Begin with the line where "golden ball 681,255,846,413" appears. Set down that line and the rest of the records below it exactly as given.
[INPUT DATA Boundary: Start]
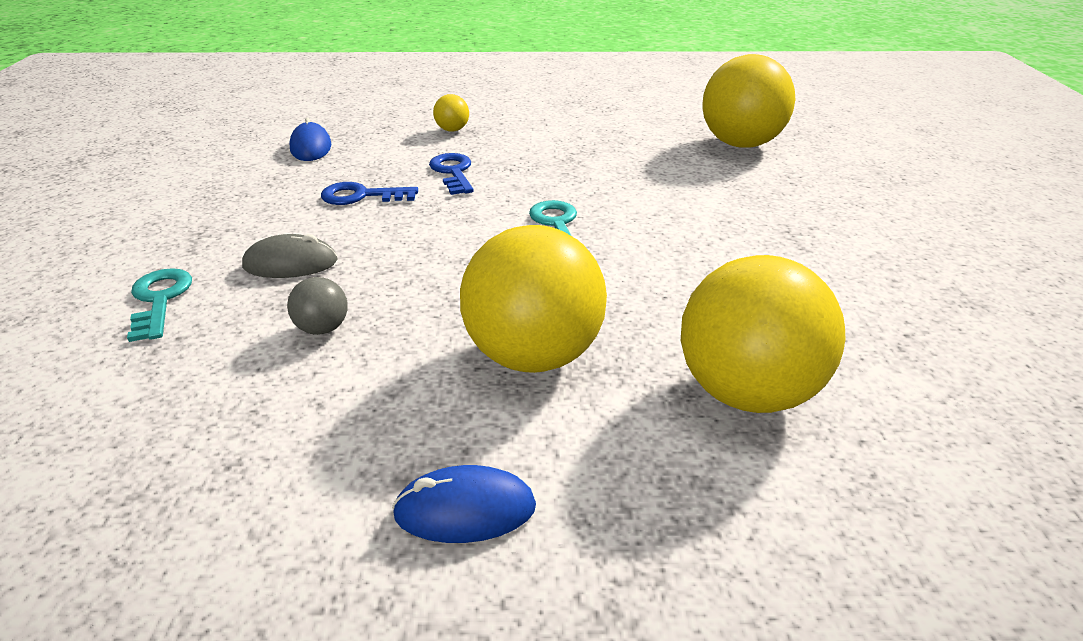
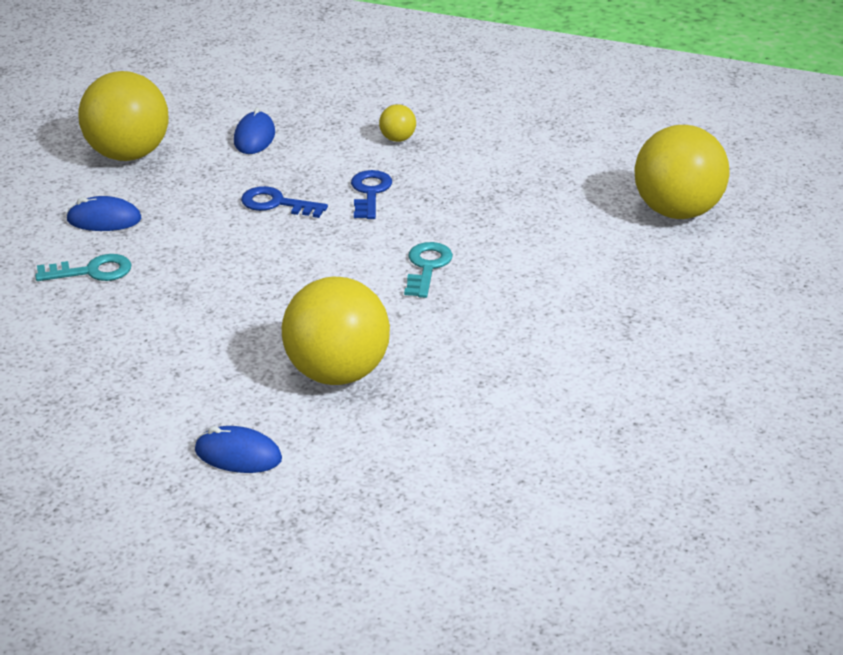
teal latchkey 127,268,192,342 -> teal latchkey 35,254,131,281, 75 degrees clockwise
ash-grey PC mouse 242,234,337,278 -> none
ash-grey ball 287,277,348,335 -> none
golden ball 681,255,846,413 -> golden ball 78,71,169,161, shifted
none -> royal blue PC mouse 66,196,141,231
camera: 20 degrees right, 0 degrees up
[INPUT DATA Boundary: End]
◆ RESULT BELOW ◆
golden ball 681,255,846,413 -> golden ball 78,71,169,161, shifted
none -> royal blue PC mouse 66,196,141,231
camera: 20 degrees right, 0 degrees up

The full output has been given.